WHAT TO PRODUCE
Repeat the stretch of entries below from the line with "red traffic cone: 1 -> 0" through the line with "white traffic cone: 3 -> 6". Include both ends and add nothing.
------------------------
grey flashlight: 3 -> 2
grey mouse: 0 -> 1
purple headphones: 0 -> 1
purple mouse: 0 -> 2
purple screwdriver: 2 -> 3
------------------------
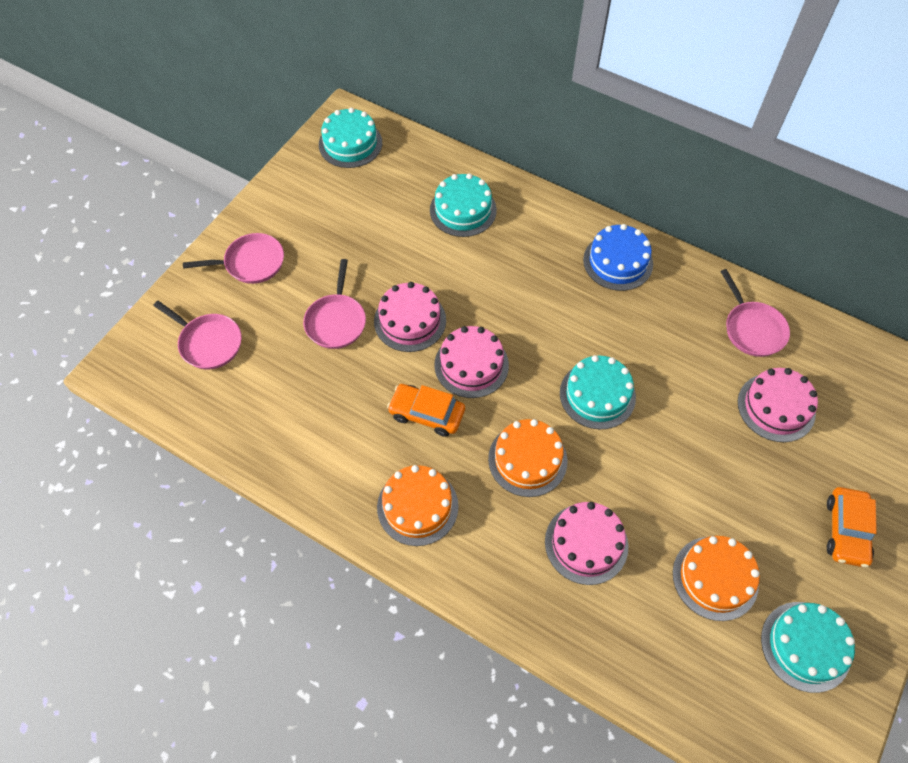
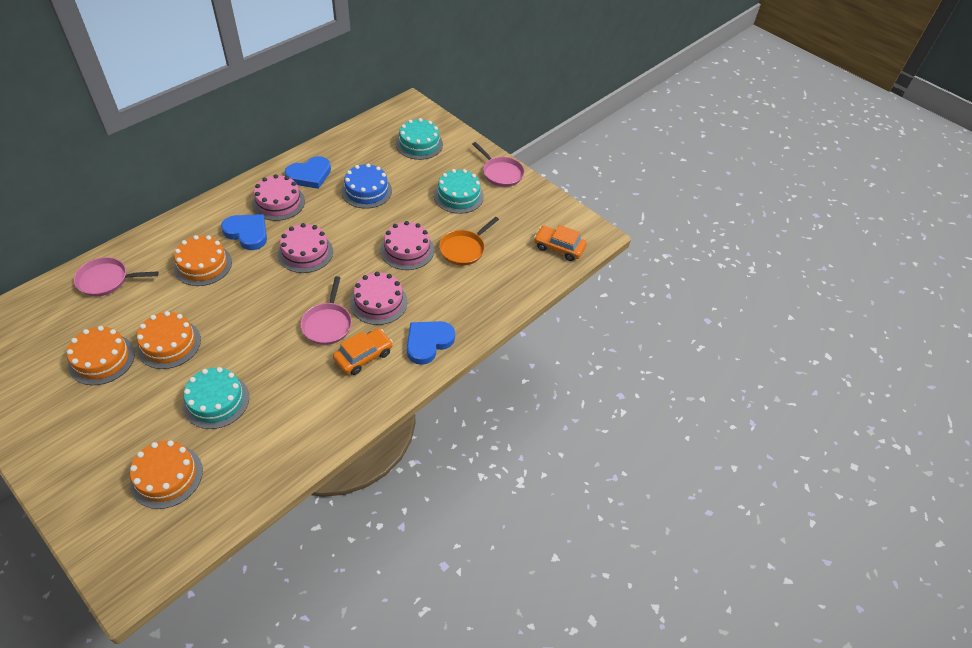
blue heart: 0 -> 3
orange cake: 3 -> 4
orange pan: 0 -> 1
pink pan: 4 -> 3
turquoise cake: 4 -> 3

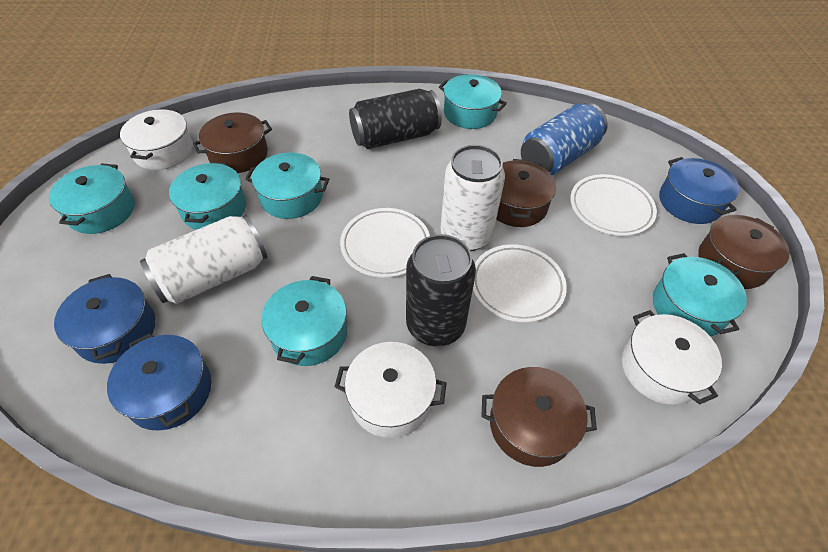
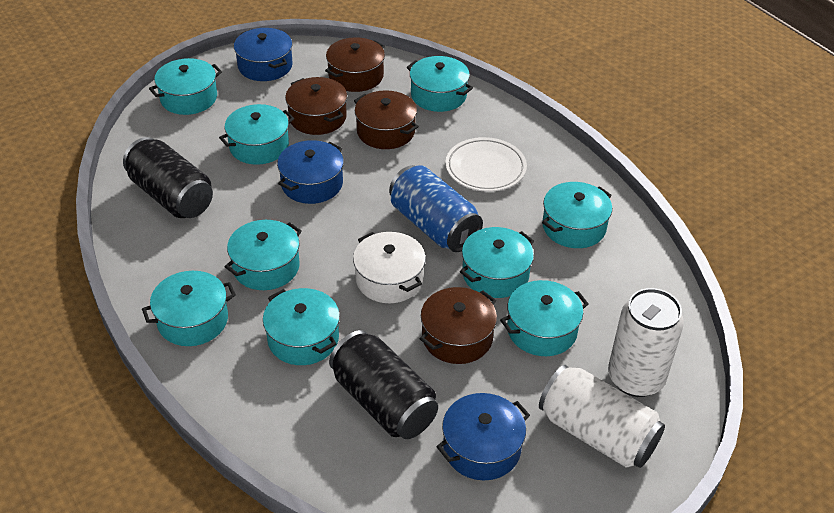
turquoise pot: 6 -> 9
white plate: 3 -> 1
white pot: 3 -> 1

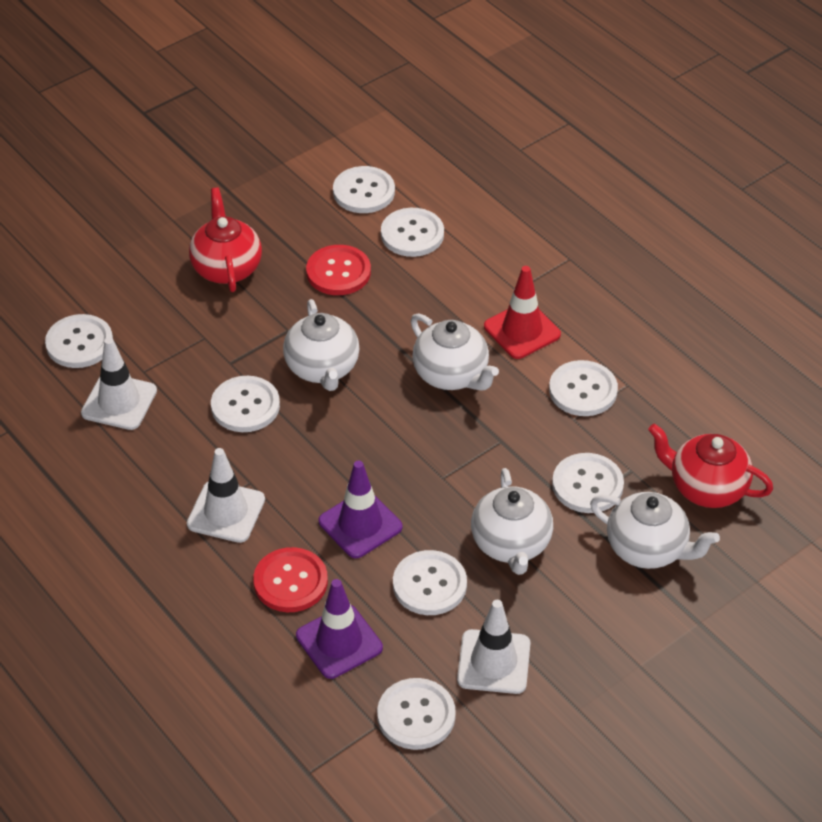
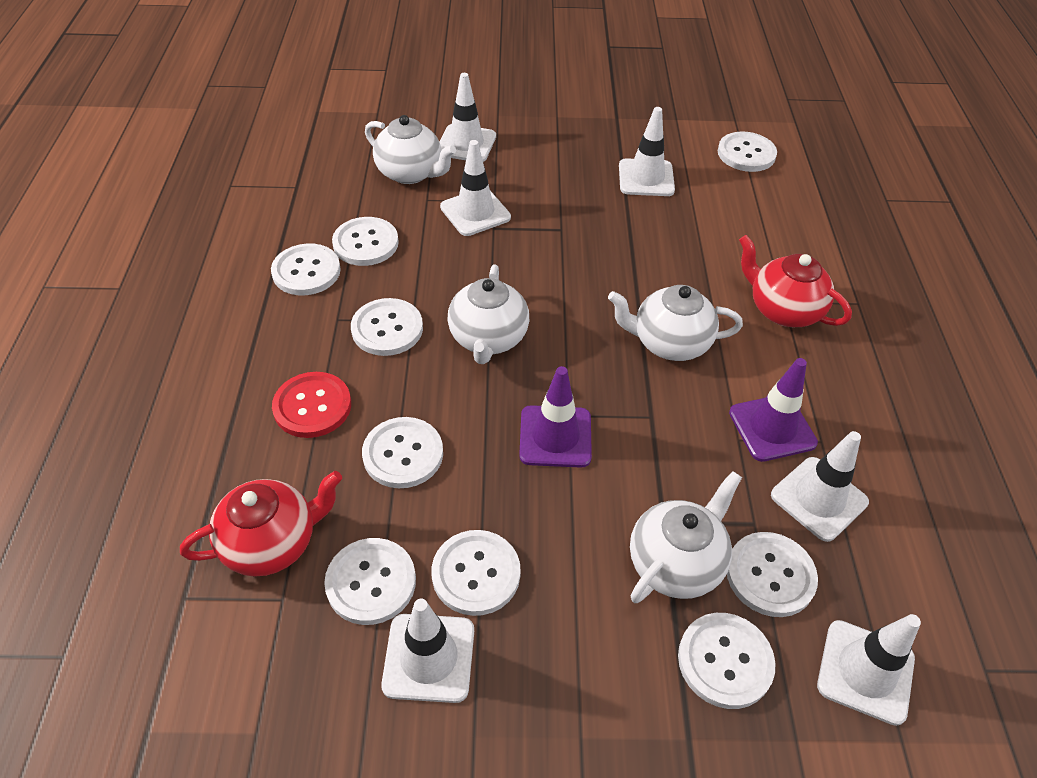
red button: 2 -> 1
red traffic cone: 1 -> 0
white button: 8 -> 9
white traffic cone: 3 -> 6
------------------------
WRITTEN RESPONSE
red traffic cone: 1 -> 0
white button: 8 -> 9
white traffic cone: 3 -> 6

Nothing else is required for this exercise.